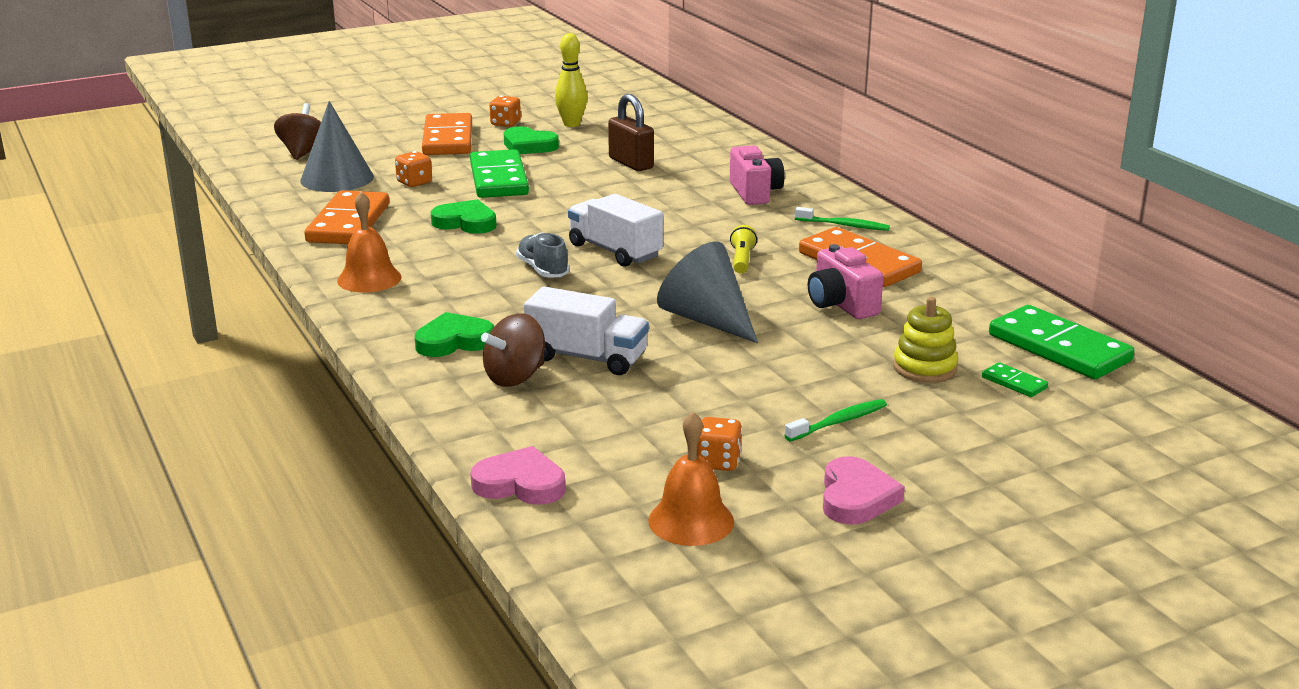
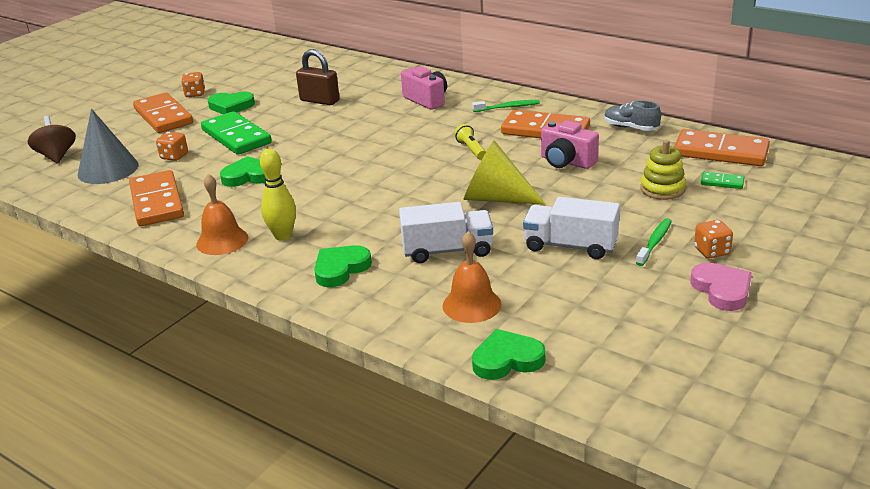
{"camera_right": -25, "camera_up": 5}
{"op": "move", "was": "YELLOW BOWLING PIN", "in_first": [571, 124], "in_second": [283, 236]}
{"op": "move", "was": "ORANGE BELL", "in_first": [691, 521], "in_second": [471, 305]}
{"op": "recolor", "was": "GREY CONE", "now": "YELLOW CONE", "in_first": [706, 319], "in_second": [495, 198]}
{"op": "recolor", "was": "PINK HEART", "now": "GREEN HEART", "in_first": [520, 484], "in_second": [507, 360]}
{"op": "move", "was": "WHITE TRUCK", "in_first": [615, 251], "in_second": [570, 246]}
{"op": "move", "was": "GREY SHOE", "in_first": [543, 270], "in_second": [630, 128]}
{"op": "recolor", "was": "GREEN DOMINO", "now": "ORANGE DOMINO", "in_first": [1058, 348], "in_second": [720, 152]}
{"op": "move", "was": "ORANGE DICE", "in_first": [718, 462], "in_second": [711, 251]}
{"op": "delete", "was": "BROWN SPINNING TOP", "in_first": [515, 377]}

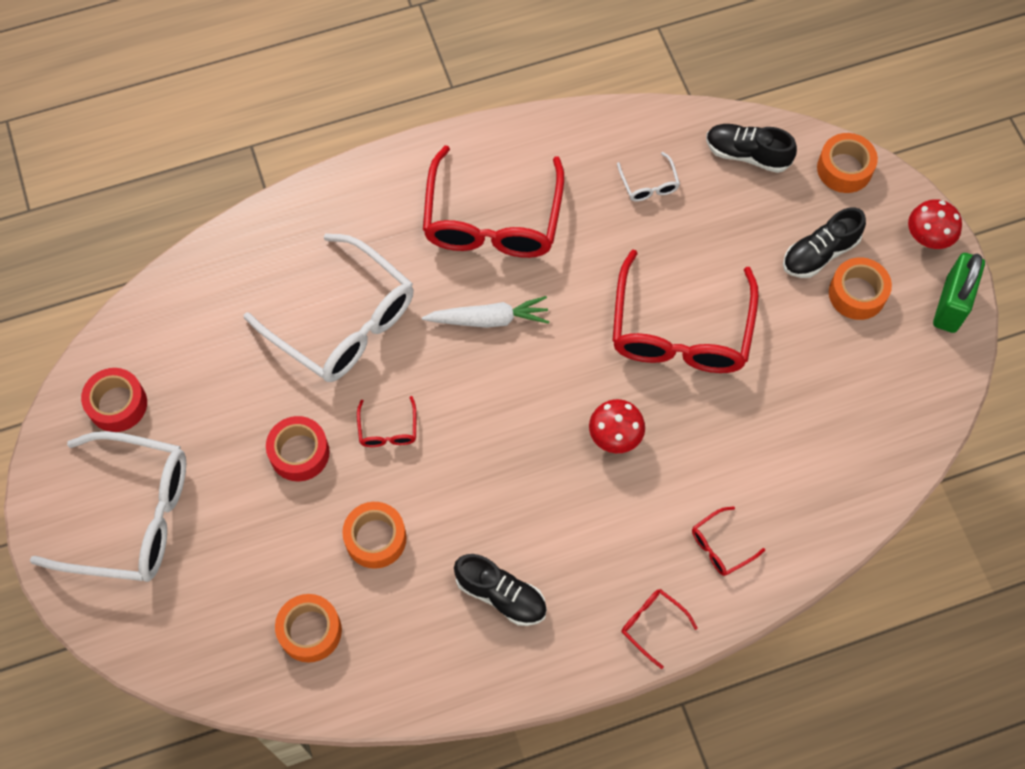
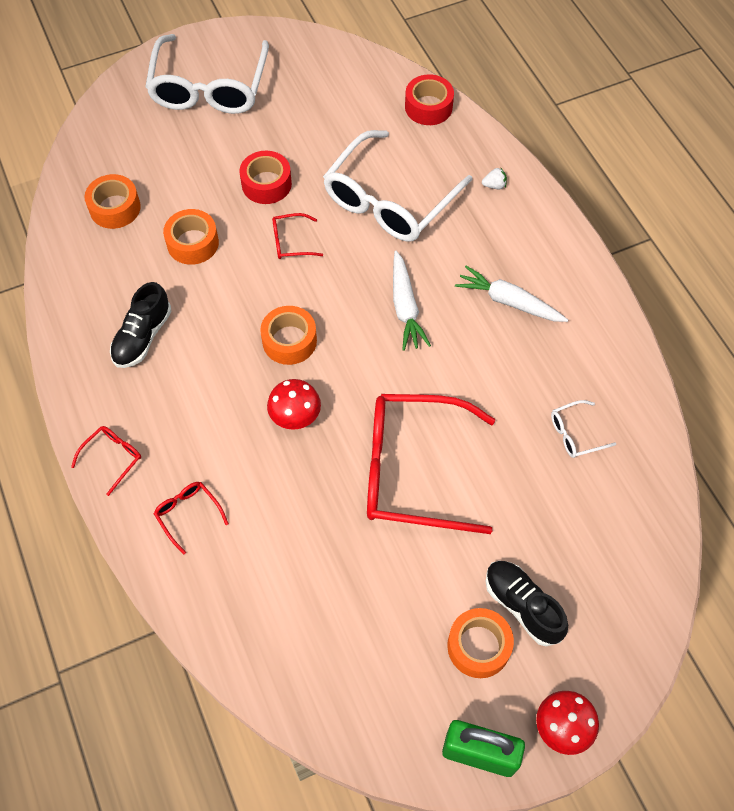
{"camera_right": 85, "camera_up": -5}
{"op": "move", "was": "ORANGE TAPE", "in_first": [844, 169], "in_second": [289, 341]}
{"op": "move", "was": "RED TAPE", "in_first": [117, 404], "in_second": [428, 107]}
{"op": "replace", "was": "RED GLASSES", "now": "WHITE CARROT", "in_first": [492, 220], "in_second": [509, 302]}
{"op": "insert", "now": "WHITE STRAWBERRY", "in_second": [494, 185]}
{"op": "delete", "was": "BLACK SHOE", "in_first": [747, 154]}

• Assigned task:
Give the count of lines in the listing that hold the word "GREEN", and nothing else.

• Solution to the problem:
2